• **EXERCISE DETAILS**: Character for character, give back every line below.

________

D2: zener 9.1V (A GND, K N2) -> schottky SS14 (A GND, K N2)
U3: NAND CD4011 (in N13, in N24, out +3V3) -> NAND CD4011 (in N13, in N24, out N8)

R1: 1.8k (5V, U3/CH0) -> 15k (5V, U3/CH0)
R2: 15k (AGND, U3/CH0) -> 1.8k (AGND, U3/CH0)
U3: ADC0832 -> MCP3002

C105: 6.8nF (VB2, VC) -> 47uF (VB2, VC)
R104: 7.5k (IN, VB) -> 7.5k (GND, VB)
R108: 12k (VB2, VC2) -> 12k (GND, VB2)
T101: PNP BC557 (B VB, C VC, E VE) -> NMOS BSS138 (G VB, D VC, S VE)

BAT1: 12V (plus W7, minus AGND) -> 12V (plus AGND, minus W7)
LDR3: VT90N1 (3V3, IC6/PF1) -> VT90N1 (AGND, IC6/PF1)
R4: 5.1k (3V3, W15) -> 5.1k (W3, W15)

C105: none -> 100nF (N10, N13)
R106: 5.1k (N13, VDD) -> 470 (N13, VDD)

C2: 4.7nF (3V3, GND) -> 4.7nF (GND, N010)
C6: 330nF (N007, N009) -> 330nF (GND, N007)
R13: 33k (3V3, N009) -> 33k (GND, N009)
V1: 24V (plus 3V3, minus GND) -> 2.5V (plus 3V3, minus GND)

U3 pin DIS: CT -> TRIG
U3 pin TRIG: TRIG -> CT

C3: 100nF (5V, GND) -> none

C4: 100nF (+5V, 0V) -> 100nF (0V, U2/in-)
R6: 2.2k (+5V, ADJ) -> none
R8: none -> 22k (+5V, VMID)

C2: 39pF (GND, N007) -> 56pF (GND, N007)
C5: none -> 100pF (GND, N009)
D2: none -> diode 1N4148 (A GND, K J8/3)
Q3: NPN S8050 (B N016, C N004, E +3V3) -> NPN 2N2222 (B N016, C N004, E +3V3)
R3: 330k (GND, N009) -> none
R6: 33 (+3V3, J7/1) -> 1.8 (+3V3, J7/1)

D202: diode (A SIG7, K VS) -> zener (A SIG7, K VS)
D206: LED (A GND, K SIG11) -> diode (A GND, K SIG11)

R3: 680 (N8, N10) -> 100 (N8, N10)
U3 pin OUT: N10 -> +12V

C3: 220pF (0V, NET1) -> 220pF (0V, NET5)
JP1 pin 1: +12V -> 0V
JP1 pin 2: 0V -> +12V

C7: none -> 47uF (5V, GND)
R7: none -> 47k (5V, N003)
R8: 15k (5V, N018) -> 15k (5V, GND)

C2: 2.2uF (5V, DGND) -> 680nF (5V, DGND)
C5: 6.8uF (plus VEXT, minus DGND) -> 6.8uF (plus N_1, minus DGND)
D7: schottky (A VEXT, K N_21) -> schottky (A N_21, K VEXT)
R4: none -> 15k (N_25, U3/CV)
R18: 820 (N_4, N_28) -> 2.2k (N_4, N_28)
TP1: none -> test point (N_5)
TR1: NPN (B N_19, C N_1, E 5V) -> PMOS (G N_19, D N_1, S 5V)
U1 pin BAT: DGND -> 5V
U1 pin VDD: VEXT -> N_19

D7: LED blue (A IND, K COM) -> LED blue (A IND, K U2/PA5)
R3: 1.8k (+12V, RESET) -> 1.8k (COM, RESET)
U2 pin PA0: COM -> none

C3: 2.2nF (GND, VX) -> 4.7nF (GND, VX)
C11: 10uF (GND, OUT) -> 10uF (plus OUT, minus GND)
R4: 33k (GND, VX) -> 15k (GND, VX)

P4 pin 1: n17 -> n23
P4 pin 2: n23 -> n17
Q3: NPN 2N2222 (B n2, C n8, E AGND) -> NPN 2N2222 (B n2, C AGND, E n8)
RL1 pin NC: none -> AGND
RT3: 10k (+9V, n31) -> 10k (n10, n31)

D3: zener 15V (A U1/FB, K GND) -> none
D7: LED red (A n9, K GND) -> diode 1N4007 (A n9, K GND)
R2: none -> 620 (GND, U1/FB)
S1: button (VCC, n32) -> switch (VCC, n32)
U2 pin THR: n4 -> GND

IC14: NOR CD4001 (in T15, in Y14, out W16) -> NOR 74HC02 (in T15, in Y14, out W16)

________

• **EXPECTED OUTPUT**:
D2: zener 9.1V (A GND, K N2) -> schottky SS14 (A GND, K N2)
U3: NAND CD4011 (in N13, in N24, out +3V3) -> NAND CD4011 (in N13, in N24, out N8)

R1: 1.8k (5V, U3/CH0) -> 15k (5V, U3/CH0)
R2: 15k (AGND, U3/CH0) -> 1.8k (AGND, U3/CH0)
U3: ADC0832 -> MCP3002

C105: 6.8nF (VB2, VC) -> 47uF (VB2, VC)
R104: 7.5k (IN, VB) -> 7.5k (GND, VB)
R108: 12k (VB2, VC2) -> 12k (GND, VB2)
T101: PNP BC557 (B VB, C VC, E VE) -> NMOS BSS138 (G VB, D VC, S VE)

BAT1: 12V (plus W7, minus AGND) -> 12V (plus AGND, minus W7)
LDR3: VT90N1 (3V3, IC6/PF1) -> VT90N1 (AGND, IC6/PF1)
R4: 5.1k (3V3, W15) -> 5.1k (W3, W15)

C105: none -> 100nF (N10, N13)
R106: 5.1k (N13, VDD) -> 470 (N13, VDD)

C2: 4.7nF (3V3, GND) -> 4.7nF (GND, N010)
C6: 330nF (N007, N009) -> 330nF (GND, N007)
R13: 33k (3V3, N009) -> 33k (GND, N009)
V1: 24V (plus 3V3, minus GND) -> 2.5V (plus 3V3, minus GND)

U3 pin DIS: CT -> TRIG
U3 pin TRIG: TRIG -> CT

C3: 100nF (5V, GND) -> none

C4: 100nF (+5V, 0V) -> 100nF (0V, U2/in-)
R6: 2.2k (+5V, ADJ) -> none
R8: none -> 22k (+5V, VMID)

C2: 39pF (GND, N007) -> 56pF (GND, N007)
C5: none -> 100pF (GND, N009)
D2: none -> diode 1N4148 (A GND, K J8/3)
Q3: NPN S8050 (B N016, C N004, E +3V3) -> NPN 2N2222 (B N016, C N004, E +3V3)
R3: 330k (GND, N009) -> none
R6: 33 (+3V3, J7/1) -> 1.8 (+3V3, J7/1)

D202: diode (A SIG7, K VS) -> zener (A SIG7, K VS)
D206: LED (A GND, K SIG11) -> diode (A GND, K SIG11)

R3: 680 (N8, N10) -> 100 (N8, N10)
U3 pin OUT: N10 -> +12V

C3: 220pF (0V, NET1) -> 220pF (0V, NET5)
JP1 pin 1: +12V -> 0V
JP1 pin 2: 0V -> +12V

C7: none -> 47uF (5V, GND)
R7: none -> 47k (5V, N003)
R8: 15k (5V, N018) -> 15k (5V, GND)

C2: 2.2uF (5V, DGND) -> 680nF (5V, DGND)
C5: 6.8uF (plus VEXT, minus DGND) -> 6.8uF (plus N_1, minus DGND)
D7: schottky (A VEXT, K N_21) -> schottky (A N_21, K VEXT)
R4: none -> 15k (N_25, U3/CV)
R18: 820 (N_4, N_28) -> 2.2k (N_4, N_28)
TP1: none -> test point (N_5)
TR1: NPN (B N_19, C N_1, E 5V) -> PMOS (G N_19, D N_1, S 5V)
U1 pin BAT: DGND -> 5V
U1 pin VDD: VEXT -> N_19

D7: LED blue (A IND, K COM) -> LED blue (A IND, K U2/PA5)
R3: 1.8k (+12V, RESET) -> 1.8k (COM, RESET)
U2 pin PA0: COM -> none

C3: 2.2nF (GND, VX) -> 4.7nF (GND, VX)
C11: 10uF (GND, OUT) -> 10uF (plus OUT, minus GND)
R4: 33k (GND, VX) -> 15k (GND, VX)

P4 pin 1: n17 -> n23
P4 pin 2: n23 -> n17
Q3: NPN 2N2222 (B n2, C n8, E AGND) -> NPN 2N2222 (B n2, C AGND, E n8)
RL1 pin NC: none -> AGND
RT3: 10k (+9V, n31) -> 10k (n10, n31)

D3: zener 15V (A U1/FB, K GND) -> none
D7: LED red (A n9, K GND) -> diode 1N4007 (A n9, K GND)
R2: none -> 620 (GND, U1/FB)
S1: button (VCC, n32) -> switch (VCC, n32)
U2 pin THR: n4 -> GND

IC14: NOR CD4001 (in T15, in Y14, out W16) -> NOR 74HC02 (in T15, in Y14, out W16)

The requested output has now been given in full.